Image comparison data

□ □ □

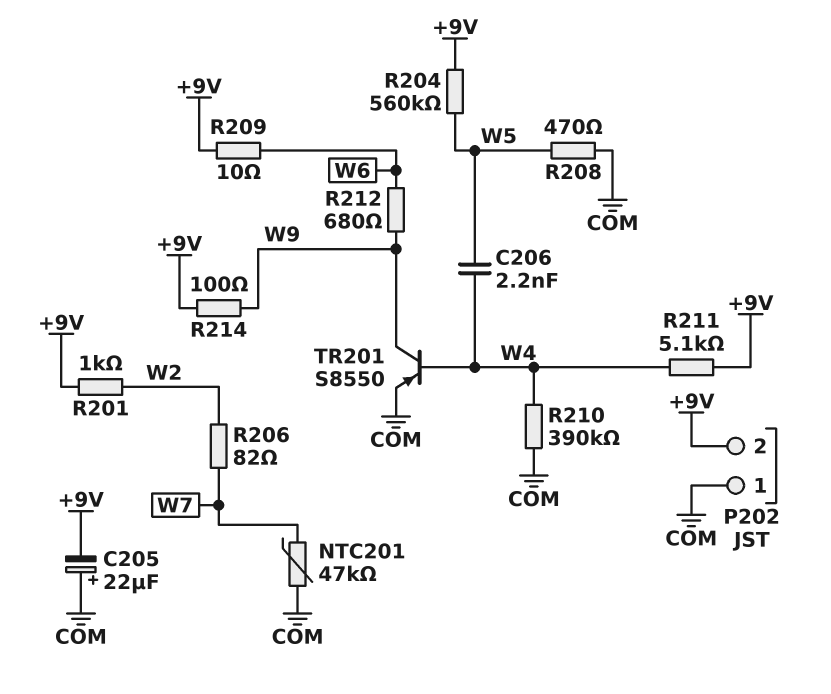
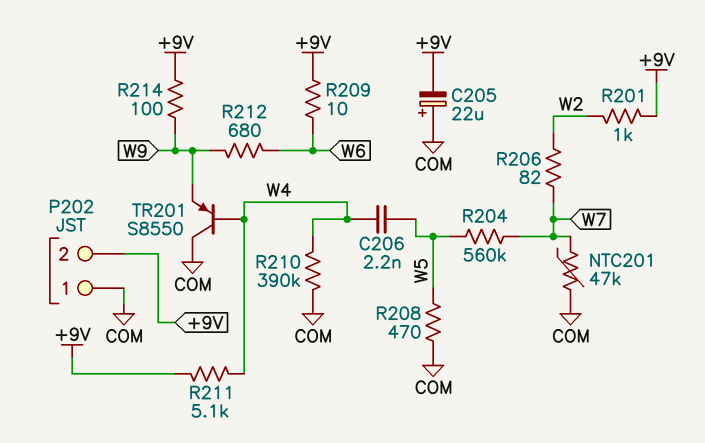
R204: 560k (+9V, W5) -> 560k (W5, W7)
TR201: PNP S8550 (B W4, C W9, E COM) -> PNP S8550 (B W4, C COM, E W9)

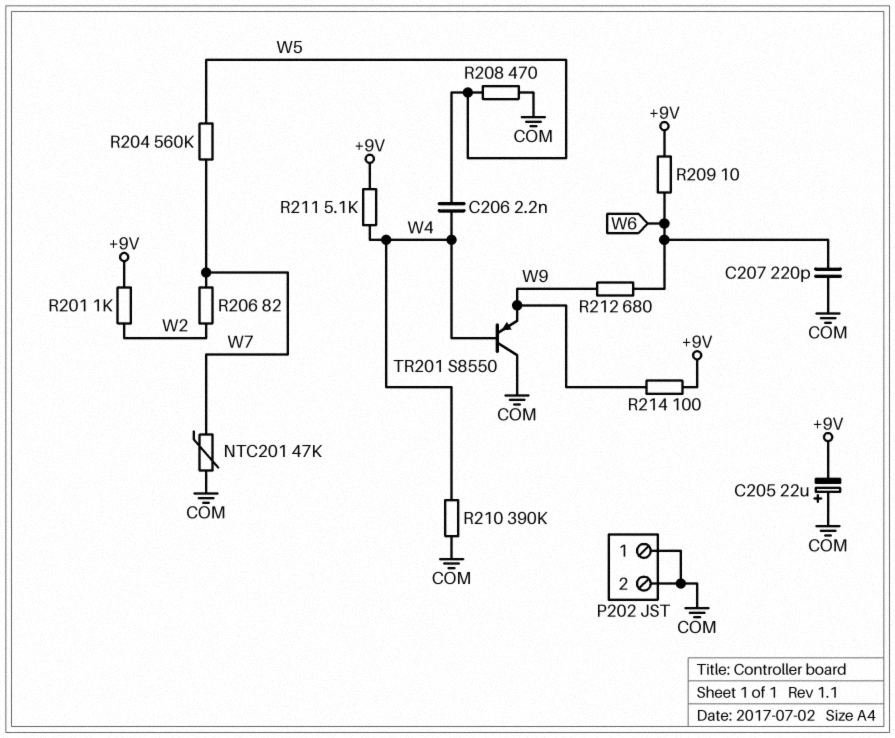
C207: none -> 220pF (COM, W6)
P202 pin 2: +9V -> COM

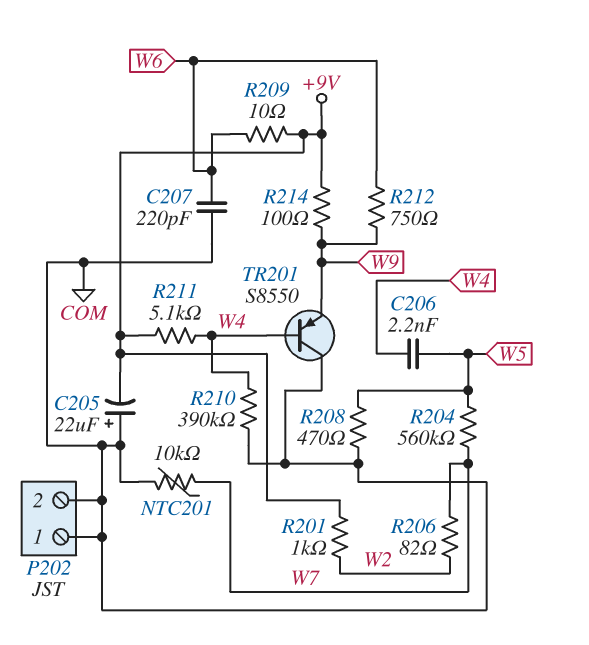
NTC201: 47k (COM, W7) -> 10k (COM, W7)
R212: 680 (W6, W9) -> 750 (W6, W9)

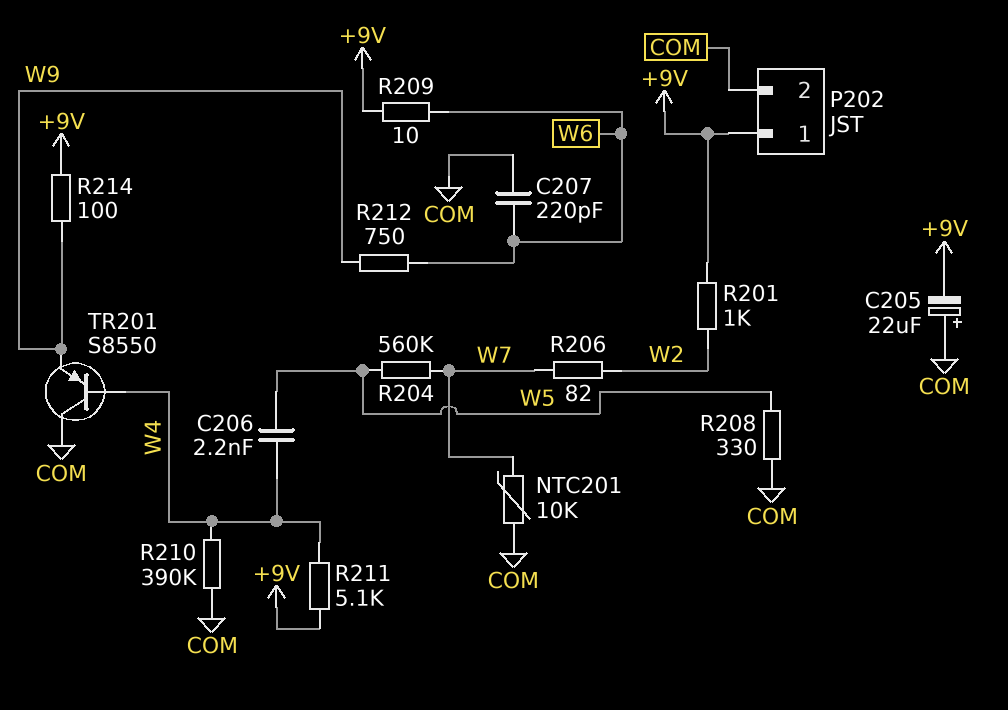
P202 pin 1: COM -> +9V
R208: 470 (COM, W5) -> 330 (COM, W5)

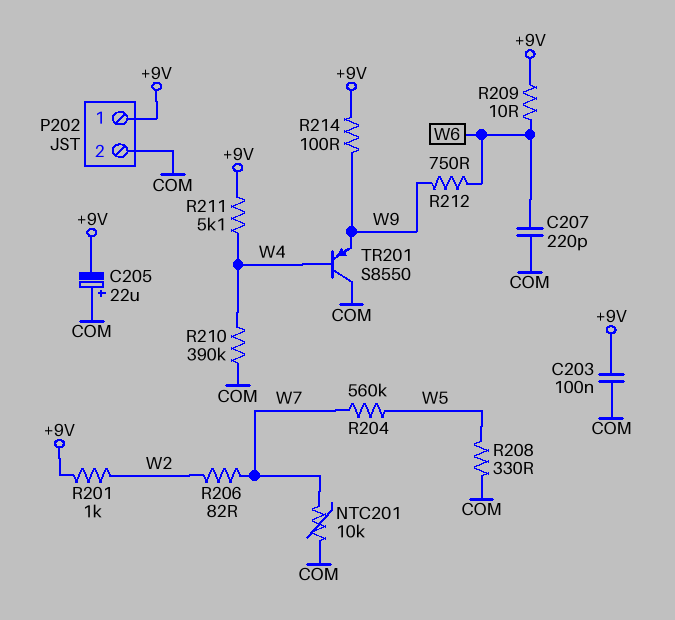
C203: none -> 100nF (+9V, COM)
C206: 2.2nF (W4, W5) -> none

□ □ □

*Instructions for the task:* Please transcribe, with no additions, the lines starting at the one that contains "R212: 680 (W6, W9) -> 750 (W6, W9)" and running through the last line of the entries, inclusive. Leave the pictures out.

*Answer box:*
R212: 680 (W6, W9) -> 750 (W6, W9)

P202 pin 1: COM -> +9V
R208: 470 (COM, W5) -> 330 (COM, W5)

C203: none -> 100nF (+9V, COM)
C206: 2.2nF (W4, W5) -> none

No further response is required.